> Work instructions
Each line below that contains "regla" counts once; report the total and nothing more.

> Data for analysis
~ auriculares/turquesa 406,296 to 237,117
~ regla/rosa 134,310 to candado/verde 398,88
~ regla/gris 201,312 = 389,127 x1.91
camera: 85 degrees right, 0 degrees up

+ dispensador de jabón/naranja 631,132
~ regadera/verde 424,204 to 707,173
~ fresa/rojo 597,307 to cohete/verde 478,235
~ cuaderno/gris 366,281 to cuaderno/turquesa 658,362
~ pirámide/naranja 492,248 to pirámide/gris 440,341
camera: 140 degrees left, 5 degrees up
* * *
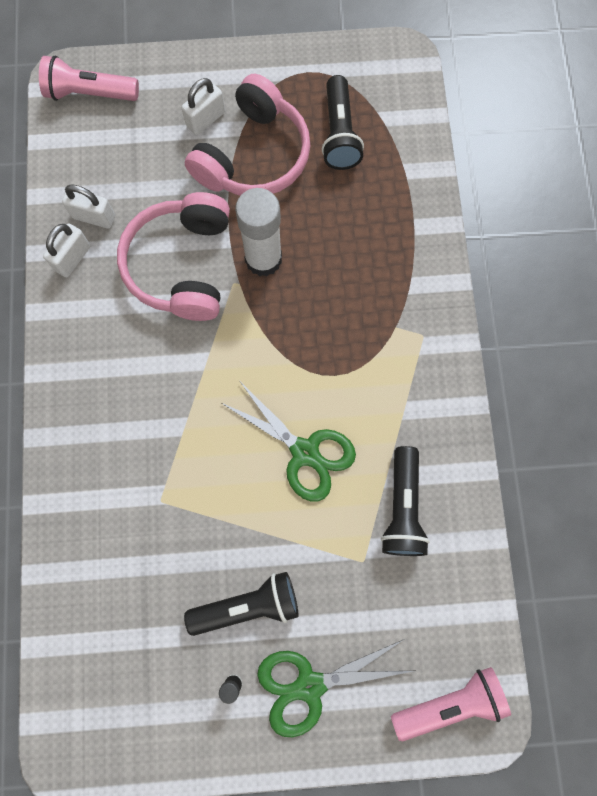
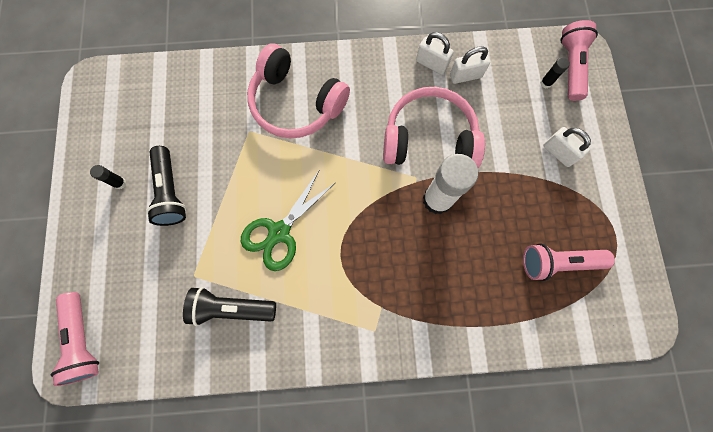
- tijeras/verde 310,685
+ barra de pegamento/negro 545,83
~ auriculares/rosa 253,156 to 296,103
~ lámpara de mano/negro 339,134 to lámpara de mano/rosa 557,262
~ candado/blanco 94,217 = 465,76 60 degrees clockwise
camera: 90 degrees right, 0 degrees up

> Response box
2